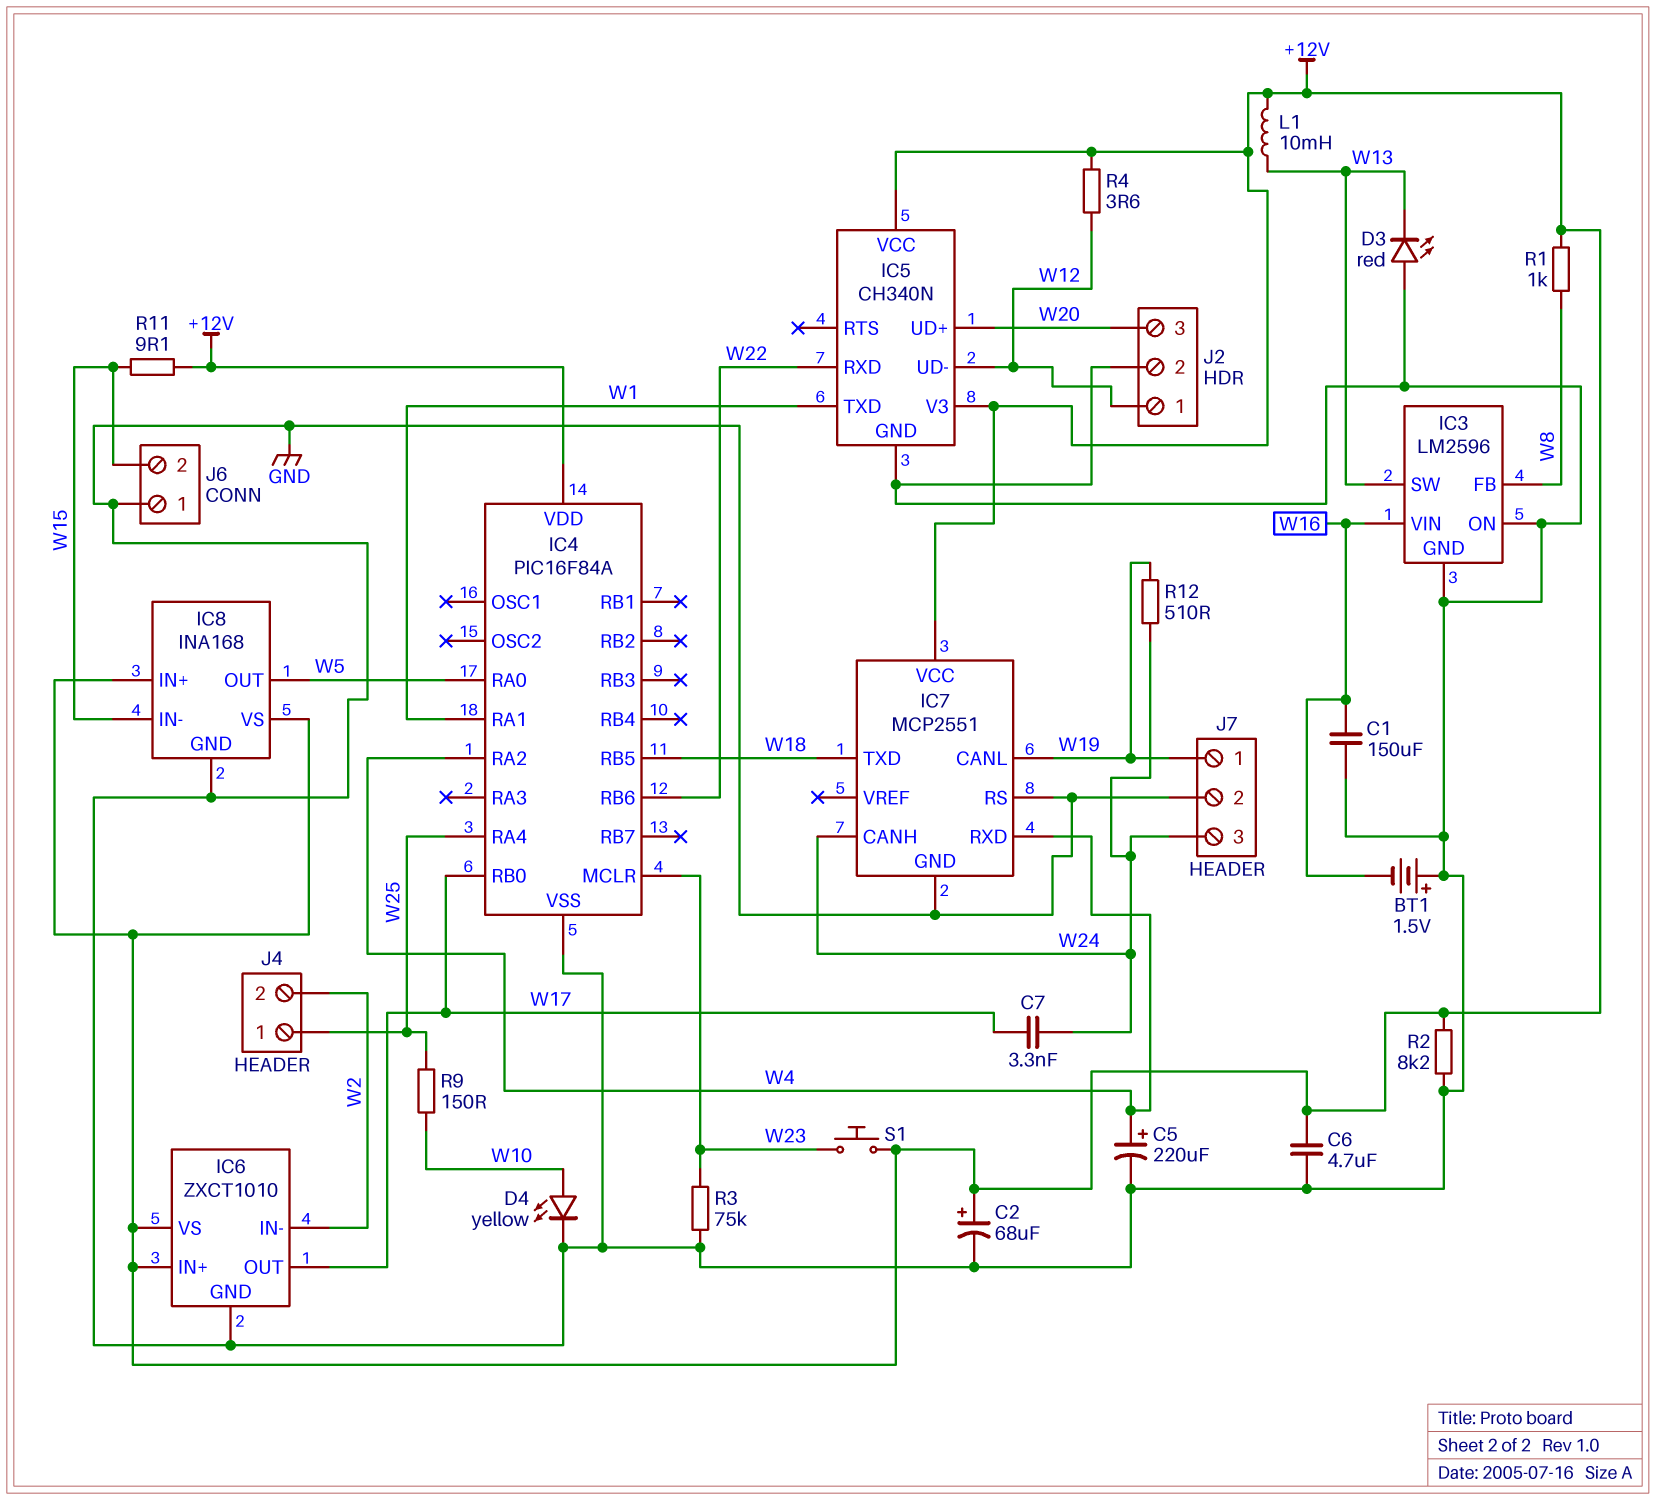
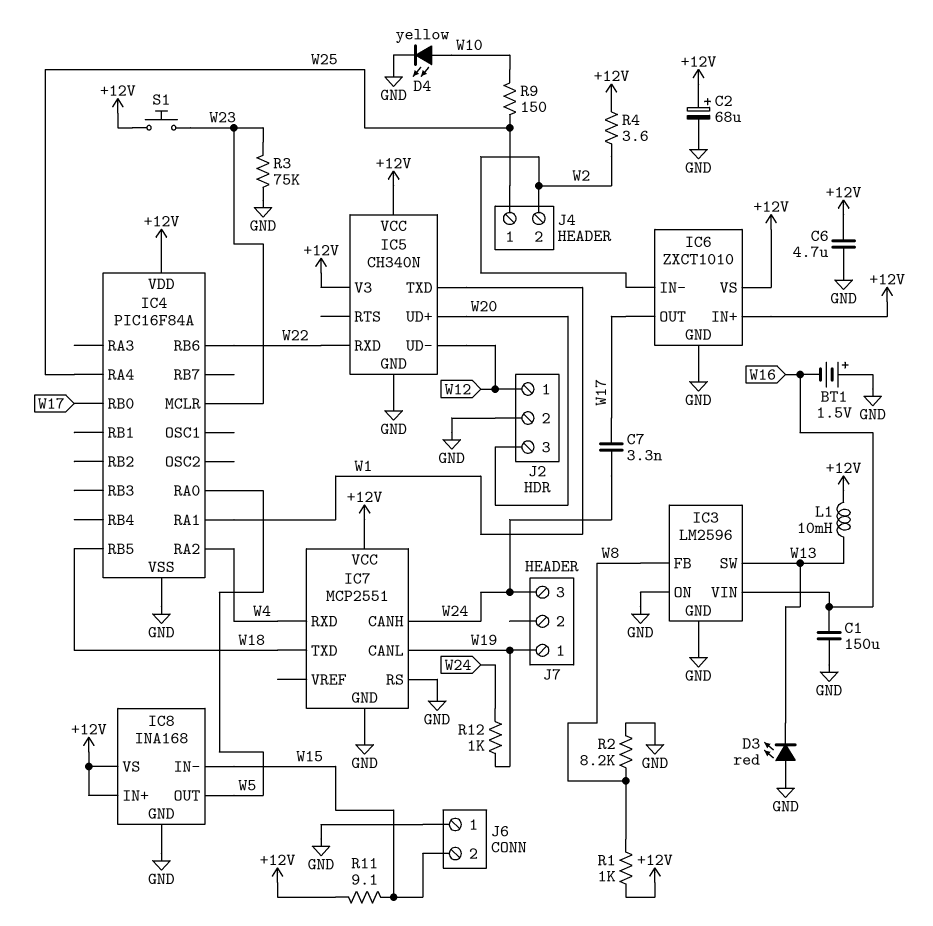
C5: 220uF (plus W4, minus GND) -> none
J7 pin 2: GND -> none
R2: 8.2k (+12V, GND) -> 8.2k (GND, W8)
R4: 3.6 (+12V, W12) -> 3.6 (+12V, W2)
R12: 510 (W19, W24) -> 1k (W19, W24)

◆ ◆ ◆

Tell how many lines above contain the word "none". Nothing but the number is needed.

2